(Object tracking records)
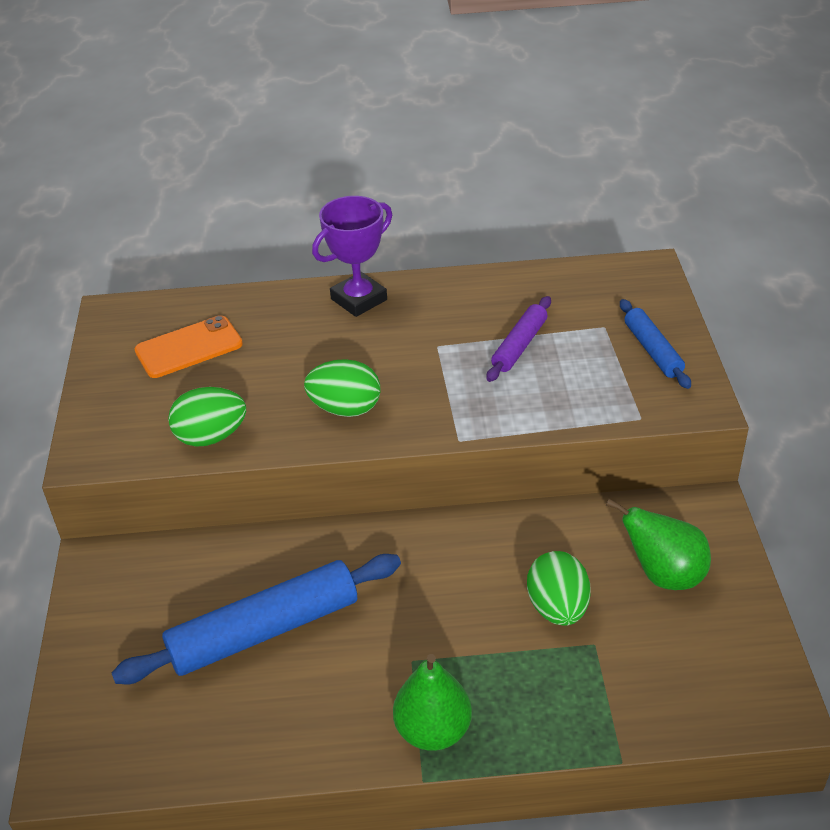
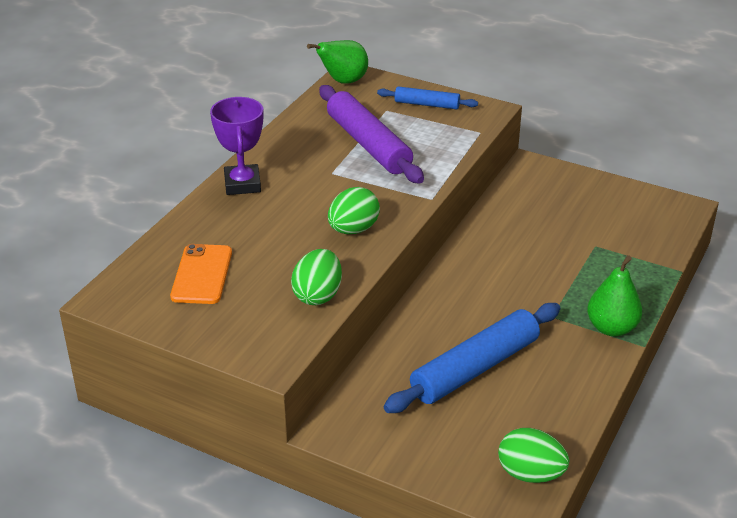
camera: 60 degrees left, 5 degrees down
(264, 630) = (475, 368): blue rolling pin -> blue rolling pin turned 45 degrees clockwise
(519, 345) = (368, 144): purple rolling pin -> purple rolling pin, size x1.85
(557, 608) = (558, 247): green egg -> green egg (530, 474)
(663, 575) = (566, 201): green pear -> green pear (343, 81)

Problem requirements → Send back, unchanged, every line of the records from the one with "(557, 608) = (558, 247): green" through the last.

Response area →
(557, 608) = (558, 247): green egg -> green egg (530, 474)
(663, 575) = (566, 201): green pear -> green pear (343, 81)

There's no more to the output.